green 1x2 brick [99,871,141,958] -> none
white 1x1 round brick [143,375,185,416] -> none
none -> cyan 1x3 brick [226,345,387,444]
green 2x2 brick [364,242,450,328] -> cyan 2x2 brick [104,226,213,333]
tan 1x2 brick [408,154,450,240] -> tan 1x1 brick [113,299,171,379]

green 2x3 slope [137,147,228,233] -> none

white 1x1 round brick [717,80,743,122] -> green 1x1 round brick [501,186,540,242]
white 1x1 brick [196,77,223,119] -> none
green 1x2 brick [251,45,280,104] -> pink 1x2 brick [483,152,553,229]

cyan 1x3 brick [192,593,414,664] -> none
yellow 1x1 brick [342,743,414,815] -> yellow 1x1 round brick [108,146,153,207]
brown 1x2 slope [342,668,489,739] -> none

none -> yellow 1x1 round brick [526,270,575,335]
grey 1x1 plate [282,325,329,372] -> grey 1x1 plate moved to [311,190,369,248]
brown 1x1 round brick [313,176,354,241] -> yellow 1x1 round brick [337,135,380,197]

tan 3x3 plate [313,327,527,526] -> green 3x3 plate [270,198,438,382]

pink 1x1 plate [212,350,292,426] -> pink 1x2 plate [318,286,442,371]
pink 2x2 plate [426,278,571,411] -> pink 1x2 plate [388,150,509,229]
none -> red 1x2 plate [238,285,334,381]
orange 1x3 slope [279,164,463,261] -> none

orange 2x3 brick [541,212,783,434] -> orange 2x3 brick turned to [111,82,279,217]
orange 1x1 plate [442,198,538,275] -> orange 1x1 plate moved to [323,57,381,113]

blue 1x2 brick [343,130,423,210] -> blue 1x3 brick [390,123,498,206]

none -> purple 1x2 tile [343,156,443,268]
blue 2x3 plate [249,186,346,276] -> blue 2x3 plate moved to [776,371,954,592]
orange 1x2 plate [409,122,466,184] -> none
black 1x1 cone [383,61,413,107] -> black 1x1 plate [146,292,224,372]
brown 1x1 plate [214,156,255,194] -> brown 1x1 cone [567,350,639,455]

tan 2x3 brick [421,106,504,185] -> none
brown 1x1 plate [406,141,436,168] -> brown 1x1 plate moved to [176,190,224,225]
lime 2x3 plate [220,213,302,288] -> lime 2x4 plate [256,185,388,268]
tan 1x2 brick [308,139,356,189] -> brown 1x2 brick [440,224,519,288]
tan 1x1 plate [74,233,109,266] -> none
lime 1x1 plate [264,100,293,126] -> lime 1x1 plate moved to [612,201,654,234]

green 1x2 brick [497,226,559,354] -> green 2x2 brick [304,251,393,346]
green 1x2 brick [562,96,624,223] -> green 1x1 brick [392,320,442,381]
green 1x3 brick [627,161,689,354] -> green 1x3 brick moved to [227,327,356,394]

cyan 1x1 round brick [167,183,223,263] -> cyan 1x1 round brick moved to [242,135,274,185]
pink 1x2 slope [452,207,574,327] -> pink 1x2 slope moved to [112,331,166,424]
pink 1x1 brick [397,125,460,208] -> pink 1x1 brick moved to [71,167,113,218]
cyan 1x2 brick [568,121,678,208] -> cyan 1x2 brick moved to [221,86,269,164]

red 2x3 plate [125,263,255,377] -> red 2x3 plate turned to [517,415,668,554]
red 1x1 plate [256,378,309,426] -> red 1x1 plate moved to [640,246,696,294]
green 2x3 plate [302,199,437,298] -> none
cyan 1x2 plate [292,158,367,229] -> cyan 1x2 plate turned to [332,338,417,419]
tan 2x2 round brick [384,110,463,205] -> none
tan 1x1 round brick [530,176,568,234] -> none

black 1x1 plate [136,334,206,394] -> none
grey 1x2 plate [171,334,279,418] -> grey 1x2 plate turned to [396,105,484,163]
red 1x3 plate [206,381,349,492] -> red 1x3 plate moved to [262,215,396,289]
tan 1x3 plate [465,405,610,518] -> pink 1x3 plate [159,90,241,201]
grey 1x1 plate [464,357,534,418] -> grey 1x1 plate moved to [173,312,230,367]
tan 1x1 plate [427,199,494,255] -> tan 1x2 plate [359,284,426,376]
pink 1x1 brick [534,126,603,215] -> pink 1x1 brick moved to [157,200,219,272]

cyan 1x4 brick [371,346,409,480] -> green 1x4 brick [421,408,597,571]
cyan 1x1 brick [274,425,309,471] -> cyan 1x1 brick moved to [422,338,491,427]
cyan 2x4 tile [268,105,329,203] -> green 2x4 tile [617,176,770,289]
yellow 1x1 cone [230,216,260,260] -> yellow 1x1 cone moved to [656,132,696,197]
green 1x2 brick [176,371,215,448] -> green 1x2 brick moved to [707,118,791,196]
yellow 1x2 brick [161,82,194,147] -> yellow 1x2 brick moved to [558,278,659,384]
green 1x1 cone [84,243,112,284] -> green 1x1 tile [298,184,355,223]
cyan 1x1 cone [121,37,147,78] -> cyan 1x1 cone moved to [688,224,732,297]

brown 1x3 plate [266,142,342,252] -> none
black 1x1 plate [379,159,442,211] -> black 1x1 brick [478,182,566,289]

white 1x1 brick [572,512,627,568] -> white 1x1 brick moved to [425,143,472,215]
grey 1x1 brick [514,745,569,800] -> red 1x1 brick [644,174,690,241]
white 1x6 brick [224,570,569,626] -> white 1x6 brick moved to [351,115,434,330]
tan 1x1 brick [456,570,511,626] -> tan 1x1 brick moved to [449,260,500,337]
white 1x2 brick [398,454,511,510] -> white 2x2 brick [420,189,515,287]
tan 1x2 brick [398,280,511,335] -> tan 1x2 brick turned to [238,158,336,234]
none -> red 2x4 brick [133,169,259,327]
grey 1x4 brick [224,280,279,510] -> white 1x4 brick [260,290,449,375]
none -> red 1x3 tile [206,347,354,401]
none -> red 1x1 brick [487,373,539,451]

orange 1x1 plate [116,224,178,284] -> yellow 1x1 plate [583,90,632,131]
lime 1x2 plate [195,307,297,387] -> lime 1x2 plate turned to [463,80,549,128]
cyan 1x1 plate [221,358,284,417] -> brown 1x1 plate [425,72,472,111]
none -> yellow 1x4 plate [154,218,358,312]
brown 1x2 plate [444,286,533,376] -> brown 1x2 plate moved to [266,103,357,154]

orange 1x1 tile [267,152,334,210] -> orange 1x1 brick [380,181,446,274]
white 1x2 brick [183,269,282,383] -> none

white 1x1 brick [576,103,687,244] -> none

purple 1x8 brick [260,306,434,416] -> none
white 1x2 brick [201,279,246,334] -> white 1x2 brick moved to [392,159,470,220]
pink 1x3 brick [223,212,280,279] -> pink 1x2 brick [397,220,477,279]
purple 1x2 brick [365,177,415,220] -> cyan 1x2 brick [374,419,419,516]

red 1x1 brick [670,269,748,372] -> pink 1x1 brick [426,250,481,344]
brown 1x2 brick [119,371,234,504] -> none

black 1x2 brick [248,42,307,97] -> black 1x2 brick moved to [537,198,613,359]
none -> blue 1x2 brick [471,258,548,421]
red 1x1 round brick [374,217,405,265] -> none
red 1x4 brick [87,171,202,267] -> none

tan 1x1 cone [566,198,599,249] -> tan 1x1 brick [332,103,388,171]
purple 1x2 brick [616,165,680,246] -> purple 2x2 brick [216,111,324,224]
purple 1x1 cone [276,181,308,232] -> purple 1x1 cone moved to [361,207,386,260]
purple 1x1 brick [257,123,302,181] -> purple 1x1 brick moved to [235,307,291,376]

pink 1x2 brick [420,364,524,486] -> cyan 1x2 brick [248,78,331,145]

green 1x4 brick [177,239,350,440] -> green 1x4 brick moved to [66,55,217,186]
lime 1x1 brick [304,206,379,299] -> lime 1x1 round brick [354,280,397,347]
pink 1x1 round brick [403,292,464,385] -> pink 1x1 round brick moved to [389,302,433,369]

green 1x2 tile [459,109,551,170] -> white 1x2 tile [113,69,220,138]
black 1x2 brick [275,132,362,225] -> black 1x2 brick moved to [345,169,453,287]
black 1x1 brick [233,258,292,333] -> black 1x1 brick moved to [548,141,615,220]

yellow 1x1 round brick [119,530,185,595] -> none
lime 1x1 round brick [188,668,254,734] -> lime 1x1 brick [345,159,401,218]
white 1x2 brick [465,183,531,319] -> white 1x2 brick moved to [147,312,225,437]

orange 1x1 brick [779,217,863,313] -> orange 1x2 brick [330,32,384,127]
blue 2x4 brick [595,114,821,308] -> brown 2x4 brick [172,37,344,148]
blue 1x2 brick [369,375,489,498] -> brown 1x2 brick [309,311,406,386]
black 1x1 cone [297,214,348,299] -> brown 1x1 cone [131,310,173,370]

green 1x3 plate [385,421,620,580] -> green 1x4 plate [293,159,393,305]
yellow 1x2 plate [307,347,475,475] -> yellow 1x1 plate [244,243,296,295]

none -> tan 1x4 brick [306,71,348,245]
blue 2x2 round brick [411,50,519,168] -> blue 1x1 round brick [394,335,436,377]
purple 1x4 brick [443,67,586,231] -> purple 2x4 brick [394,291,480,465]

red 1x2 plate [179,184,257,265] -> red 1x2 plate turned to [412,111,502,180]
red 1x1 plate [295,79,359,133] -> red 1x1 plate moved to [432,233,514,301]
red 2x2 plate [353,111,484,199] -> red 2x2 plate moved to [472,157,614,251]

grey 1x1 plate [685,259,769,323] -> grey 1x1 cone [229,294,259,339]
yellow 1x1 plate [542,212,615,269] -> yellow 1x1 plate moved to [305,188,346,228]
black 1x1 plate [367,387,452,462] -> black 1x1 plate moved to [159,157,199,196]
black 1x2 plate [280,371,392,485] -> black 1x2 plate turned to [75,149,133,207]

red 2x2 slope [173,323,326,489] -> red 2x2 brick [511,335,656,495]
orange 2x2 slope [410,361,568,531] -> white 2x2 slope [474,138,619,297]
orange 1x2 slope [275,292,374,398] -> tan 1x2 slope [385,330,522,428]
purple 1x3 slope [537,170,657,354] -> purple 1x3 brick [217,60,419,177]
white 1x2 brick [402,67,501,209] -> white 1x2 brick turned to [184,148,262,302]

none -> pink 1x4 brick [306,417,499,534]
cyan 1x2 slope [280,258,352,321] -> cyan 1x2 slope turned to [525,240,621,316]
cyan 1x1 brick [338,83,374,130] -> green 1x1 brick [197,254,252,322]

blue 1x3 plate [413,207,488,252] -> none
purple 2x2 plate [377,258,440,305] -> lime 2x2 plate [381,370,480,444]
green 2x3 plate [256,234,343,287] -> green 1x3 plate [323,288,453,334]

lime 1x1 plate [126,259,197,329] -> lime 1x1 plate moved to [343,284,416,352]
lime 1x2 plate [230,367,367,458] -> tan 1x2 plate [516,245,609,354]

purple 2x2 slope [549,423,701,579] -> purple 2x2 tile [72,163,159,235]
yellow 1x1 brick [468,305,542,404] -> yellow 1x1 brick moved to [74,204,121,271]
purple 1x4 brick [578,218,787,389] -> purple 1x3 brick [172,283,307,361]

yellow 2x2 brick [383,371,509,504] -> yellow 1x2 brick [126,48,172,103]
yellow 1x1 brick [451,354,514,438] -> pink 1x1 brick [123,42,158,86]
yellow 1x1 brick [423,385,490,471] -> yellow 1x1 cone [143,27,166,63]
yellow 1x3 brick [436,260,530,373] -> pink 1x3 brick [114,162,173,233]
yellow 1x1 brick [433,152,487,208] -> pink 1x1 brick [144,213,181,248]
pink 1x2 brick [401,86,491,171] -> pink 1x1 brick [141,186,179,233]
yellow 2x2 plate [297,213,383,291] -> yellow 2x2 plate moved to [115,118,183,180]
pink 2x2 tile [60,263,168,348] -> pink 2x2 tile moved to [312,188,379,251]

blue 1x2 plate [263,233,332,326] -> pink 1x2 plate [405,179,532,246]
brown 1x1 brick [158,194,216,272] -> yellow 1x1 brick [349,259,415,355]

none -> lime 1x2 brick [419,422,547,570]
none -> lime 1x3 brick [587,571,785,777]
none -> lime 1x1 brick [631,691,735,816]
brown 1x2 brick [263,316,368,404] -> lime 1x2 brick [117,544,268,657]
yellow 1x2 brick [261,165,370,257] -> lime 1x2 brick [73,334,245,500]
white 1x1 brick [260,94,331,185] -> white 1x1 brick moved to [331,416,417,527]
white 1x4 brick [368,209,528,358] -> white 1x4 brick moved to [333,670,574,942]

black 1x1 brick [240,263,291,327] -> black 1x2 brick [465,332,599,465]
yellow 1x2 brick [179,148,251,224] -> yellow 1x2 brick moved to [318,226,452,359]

----

» **Your goal**: Where in the records does the word "orange" appear? Copy each line that holds it.

» **Written solution**:
orange 1x3 slope [279,164,463,261] -> none
orange 2x3 brick [541,212,783,434] -> orange 2x3 brick turned to [111,82,279,217]
orange 1x1 plate [442,198,538,275] -> orange 1x1 plate moved to [323,57,381,113]
orange 1x2 plate [409,122,466,184] -> none
orange 1x1 plate [116,224,178,284] -> yellow 1x1 plate [583,90,632,131]
orange 1x1 tile [267,152,334,210] -> orange 1x1 brick [380,181,446,274]
orange 1x1 brick [779,217,863,313] -> orange 1x2 brick [330,32,384,127]
orange 2x2 slope [410,361,568,531] -> white 2x2 slope [474,138,619,297]
orange 1x2 slope [275,292,374,398] -> tan 1x2 slope [385,330,522,428]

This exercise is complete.